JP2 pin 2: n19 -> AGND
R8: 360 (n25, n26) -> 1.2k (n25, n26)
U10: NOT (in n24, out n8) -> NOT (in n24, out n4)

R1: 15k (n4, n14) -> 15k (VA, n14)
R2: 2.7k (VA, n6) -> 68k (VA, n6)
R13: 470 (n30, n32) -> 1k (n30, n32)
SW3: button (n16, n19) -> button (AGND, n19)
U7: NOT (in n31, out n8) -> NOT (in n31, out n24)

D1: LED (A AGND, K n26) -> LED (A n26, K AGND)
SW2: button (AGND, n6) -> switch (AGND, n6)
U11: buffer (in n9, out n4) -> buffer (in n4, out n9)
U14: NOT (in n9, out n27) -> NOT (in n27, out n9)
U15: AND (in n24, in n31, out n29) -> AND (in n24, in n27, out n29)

* * *

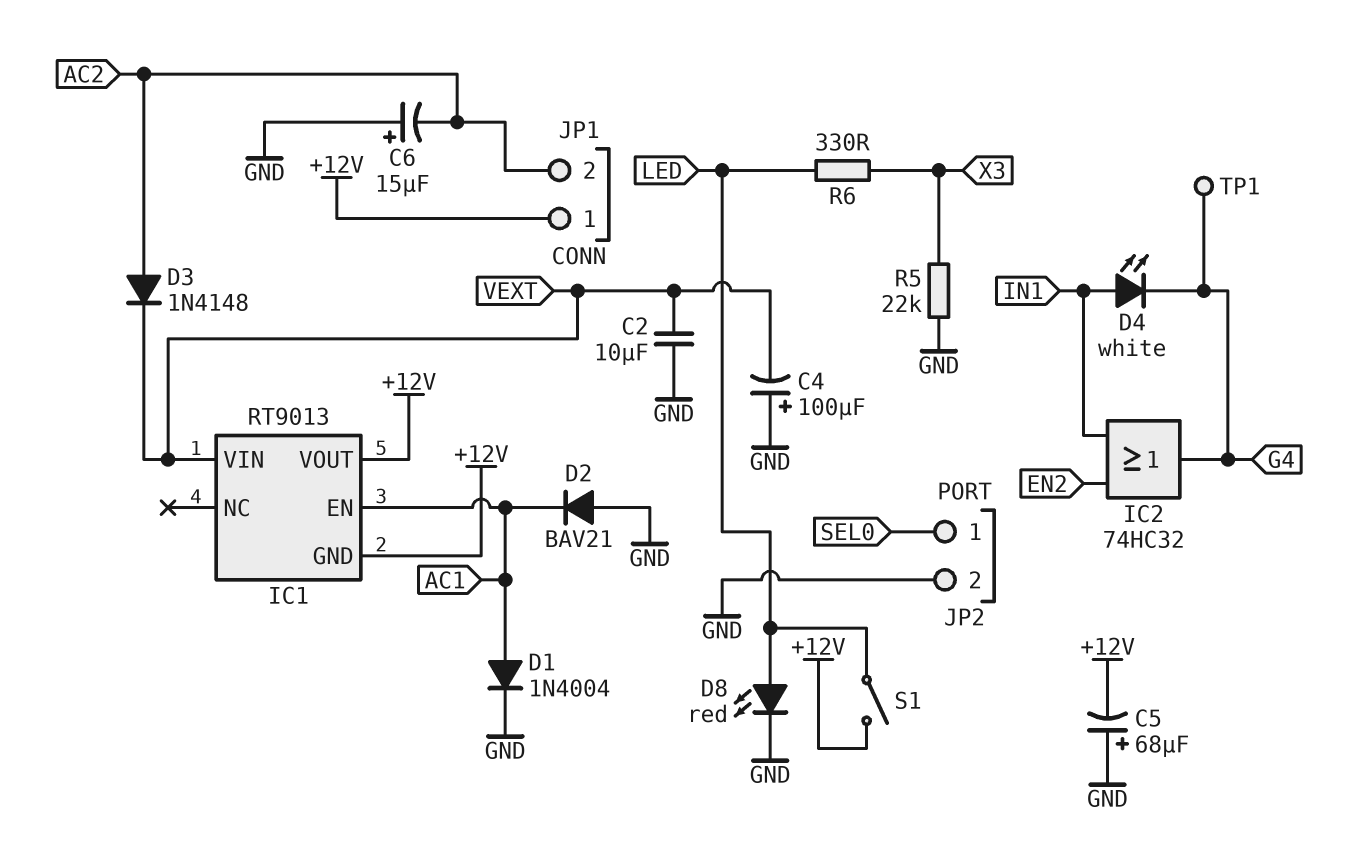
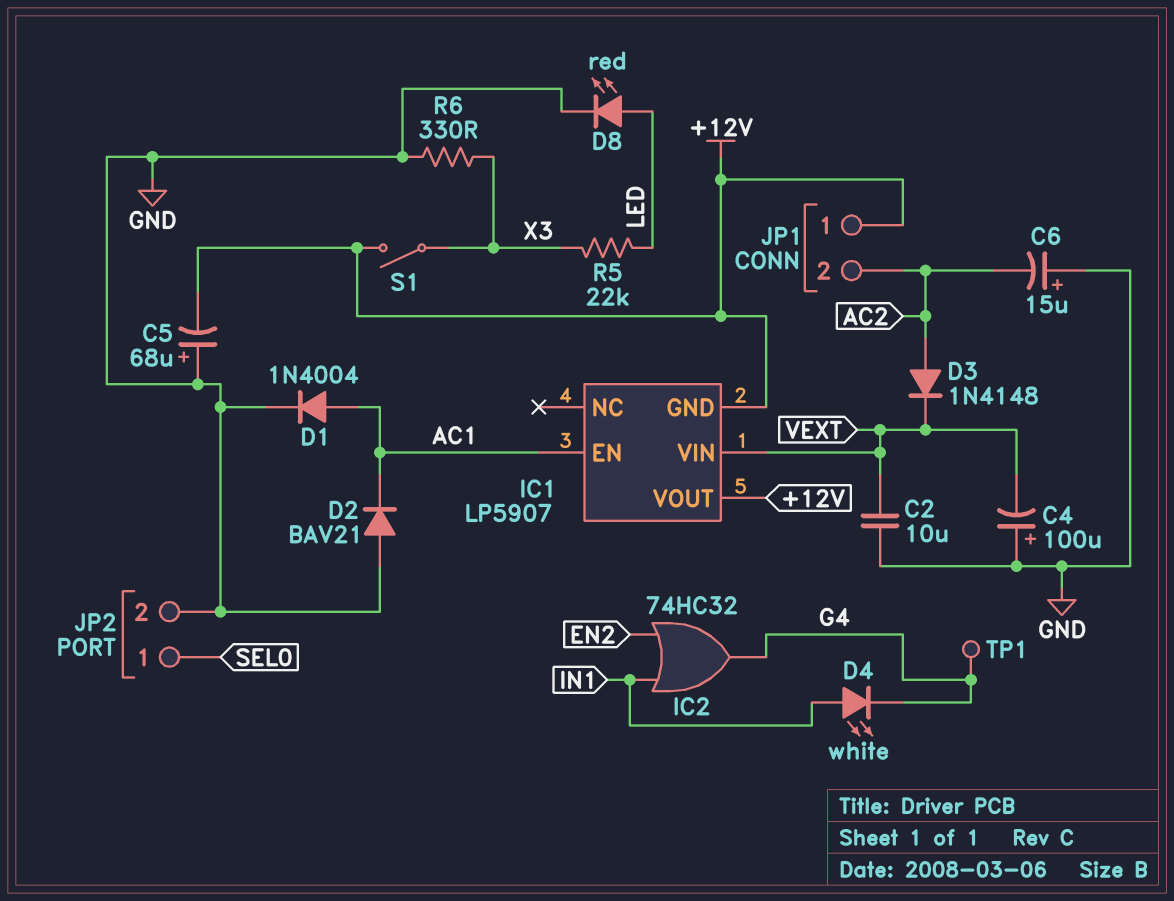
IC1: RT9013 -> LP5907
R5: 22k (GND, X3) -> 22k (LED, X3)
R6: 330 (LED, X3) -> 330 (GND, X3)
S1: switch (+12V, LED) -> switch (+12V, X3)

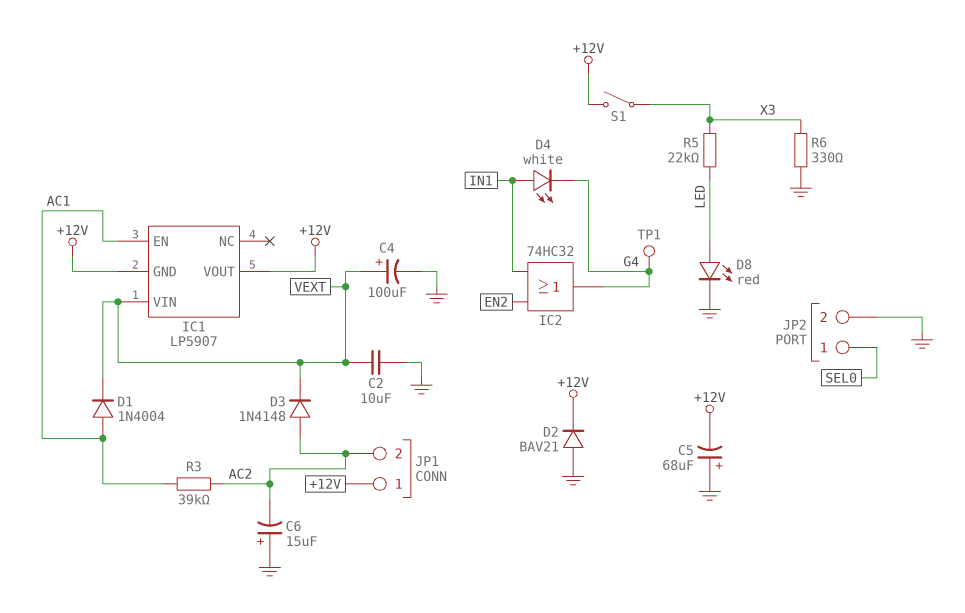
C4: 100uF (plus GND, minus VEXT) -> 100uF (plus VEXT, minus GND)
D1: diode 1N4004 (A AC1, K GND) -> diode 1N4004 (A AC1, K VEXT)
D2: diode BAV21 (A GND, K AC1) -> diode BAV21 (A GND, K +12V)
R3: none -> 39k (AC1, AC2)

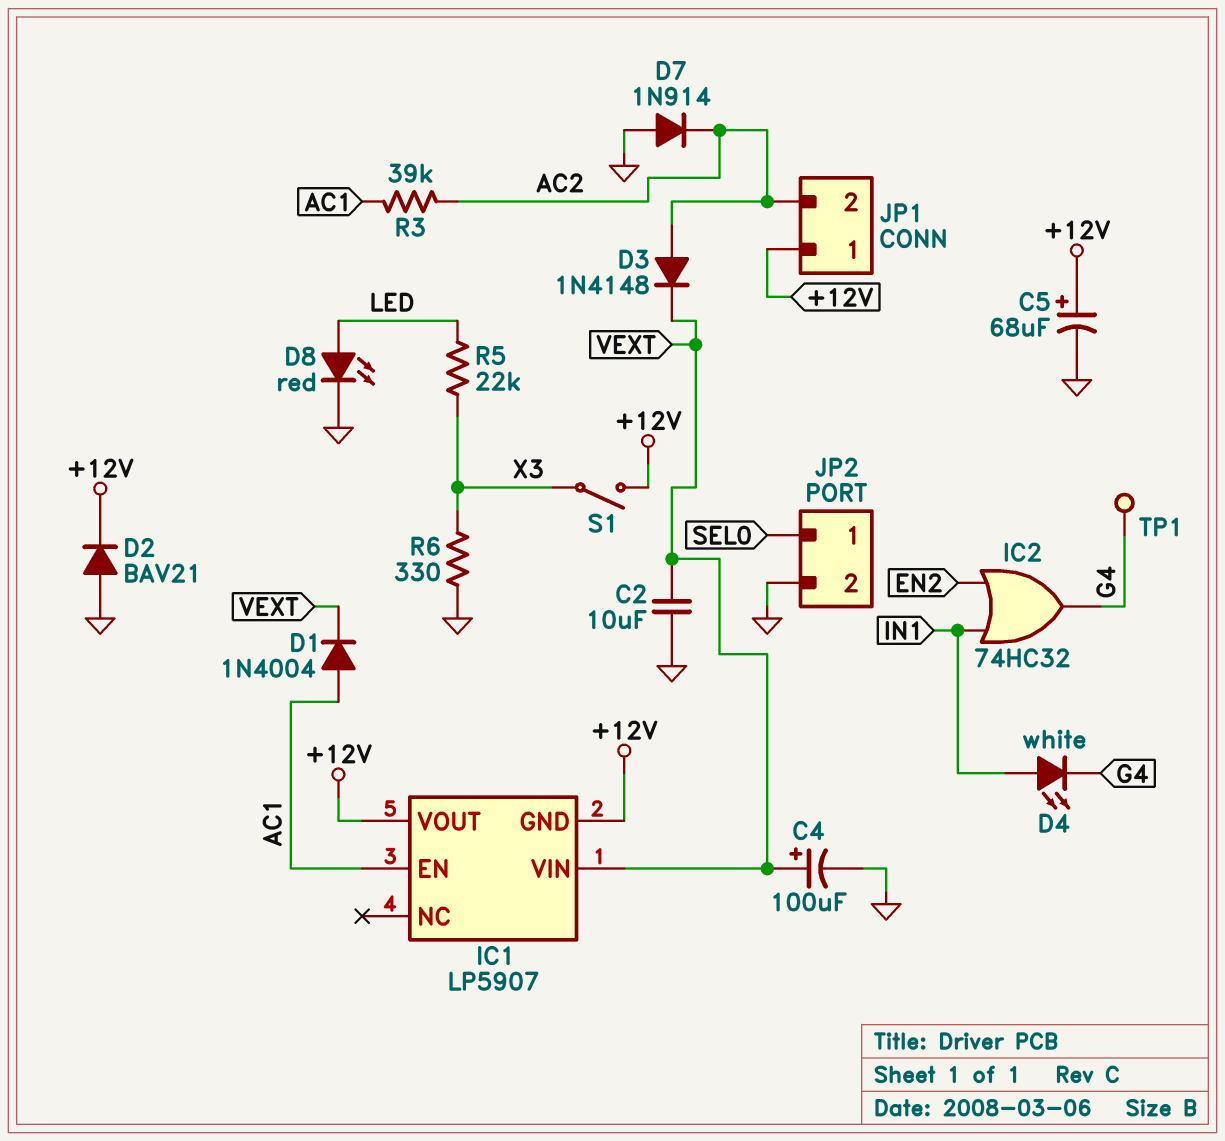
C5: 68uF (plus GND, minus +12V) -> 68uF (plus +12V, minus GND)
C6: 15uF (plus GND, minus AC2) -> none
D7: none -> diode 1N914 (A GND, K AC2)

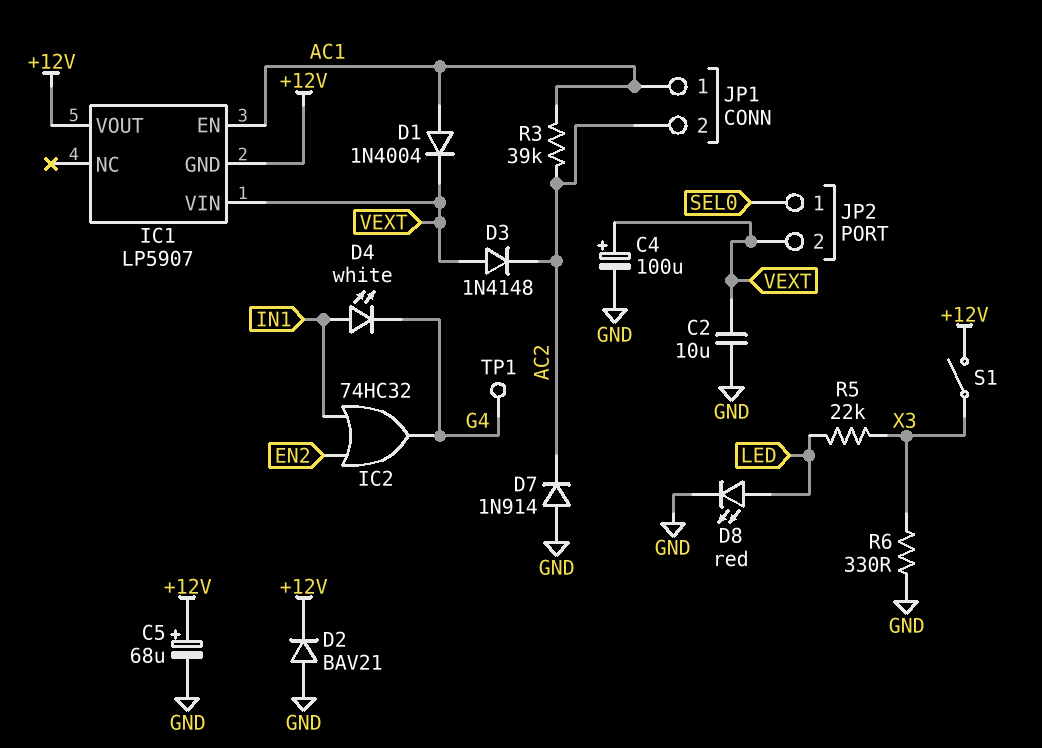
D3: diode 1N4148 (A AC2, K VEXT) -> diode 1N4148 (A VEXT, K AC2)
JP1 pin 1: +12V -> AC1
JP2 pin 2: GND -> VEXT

* * *

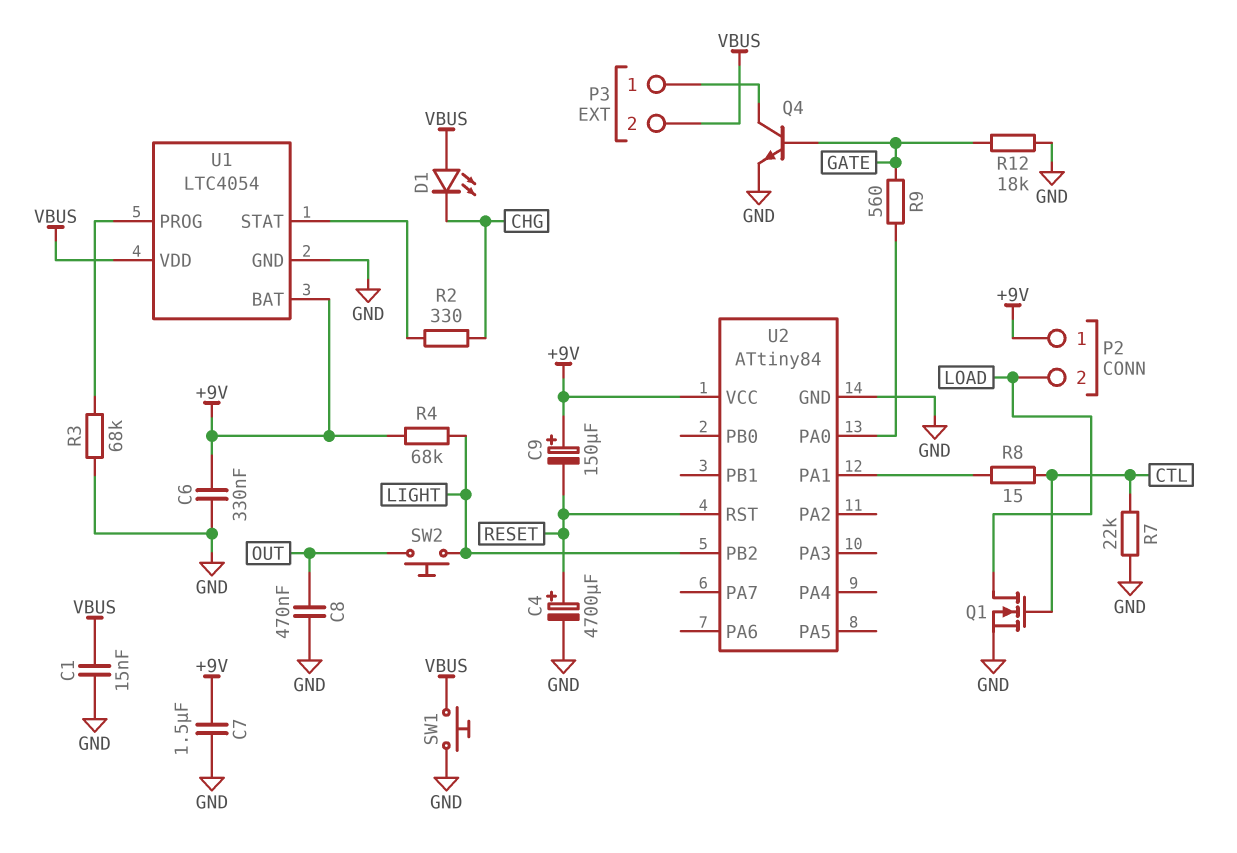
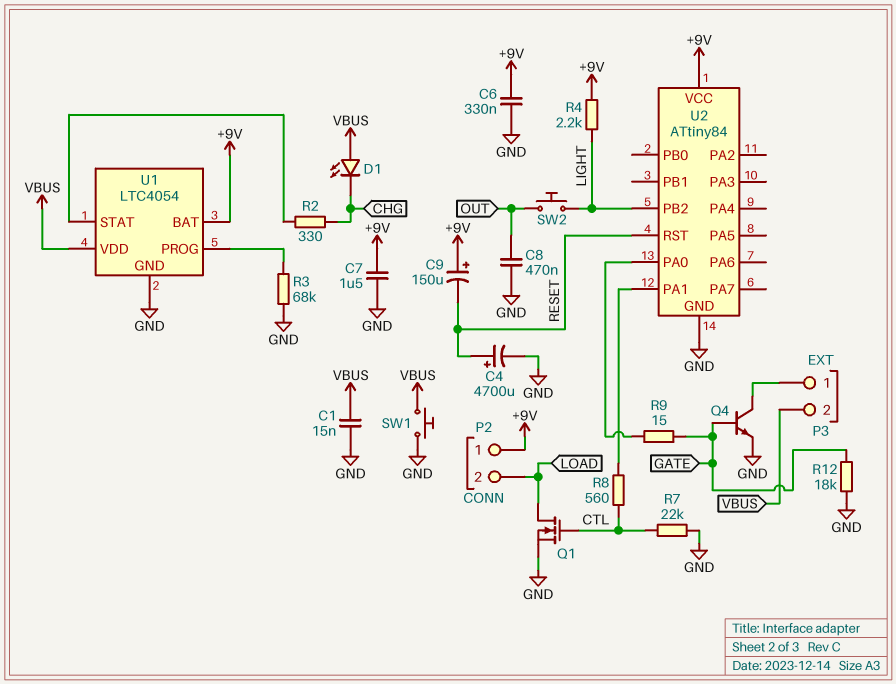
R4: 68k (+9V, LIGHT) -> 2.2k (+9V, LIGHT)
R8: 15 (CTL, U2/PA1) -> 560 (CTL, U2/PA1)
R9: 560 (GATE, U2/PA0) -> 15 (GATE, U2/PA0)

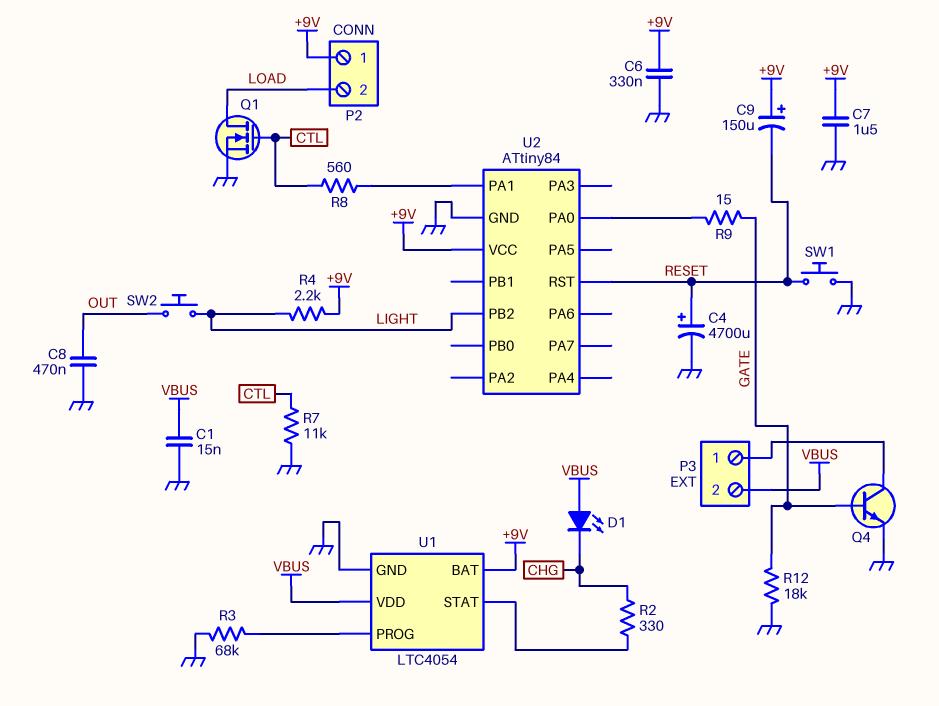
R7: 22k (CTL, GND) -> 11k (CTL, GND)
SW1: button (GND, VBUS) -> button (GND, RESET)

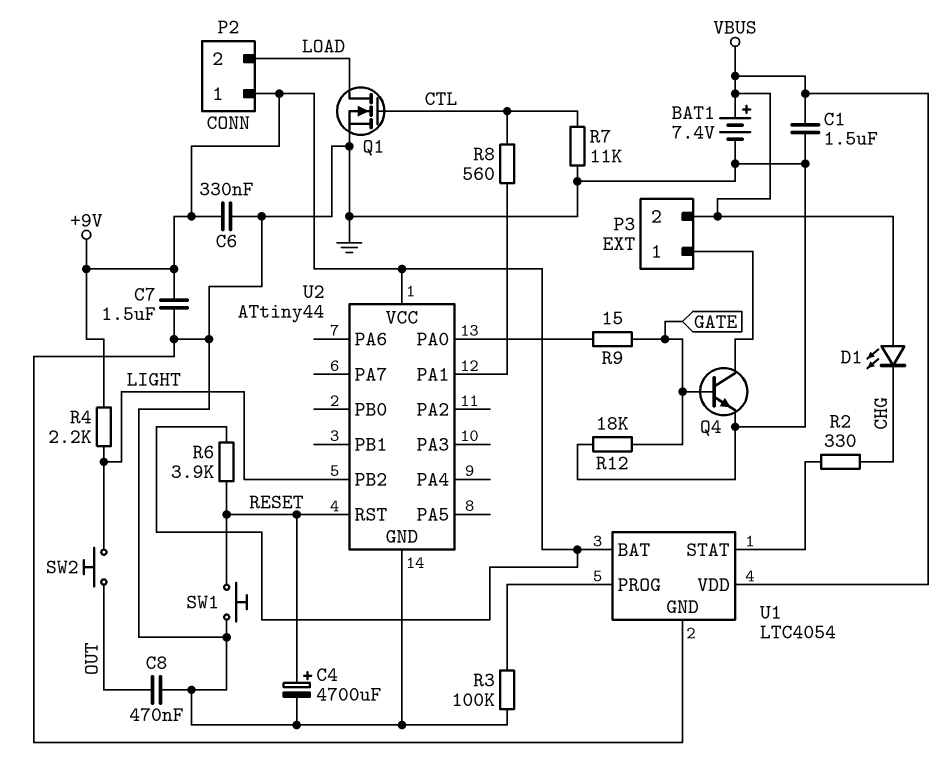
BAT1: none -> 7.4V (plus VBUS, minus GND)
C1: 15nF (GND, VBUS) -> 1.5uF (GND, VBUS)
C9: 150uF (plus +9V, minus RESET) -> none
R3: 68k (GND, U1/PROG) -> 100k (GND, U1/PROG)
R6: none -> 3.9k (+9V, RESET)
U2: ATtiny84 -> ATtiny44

* * *

TASK :: When the line with "JP2 pin 2: n19 -> AGND" is reached in the data above, start copying there, and copy each line exactly until the line with "U15: AND (in" has been copied; copy nothing else.

ANSWER BOX ::
JP2 pin 2: n19 -> AGND
R8: 360 (n25, n26) -> 1.2k (n25, n26)
U10: NOT (in n24, out n8) -> NOT (in n24, out n4)

R1: 15k (n4, n14) -> 15k (VA, n14)
R2: 2.7k (VA, n6) -> 68k (VA, n6)
R13: 470 (n30, n32) -> 1k (n30, n32)
SW3: button (n16, n19) -> button (AGND, n19)
U7: NOT (in n31, out n8) -> NOT (in n31, out n24)

D1: LED (A AGND, K n26) -> LED (A n26, K AGND)
SW2: button (AGND, n6) -> switch (AGND, n6)
U11: buffer (in n9, out n4) -> buffer (in n4, out n9)
U14: NOT (in n9, out n27) -> NOT (in n27, out n9)
U15: AND (in n24, in n31, out n29) -> AND (in n24, in n27, out n29)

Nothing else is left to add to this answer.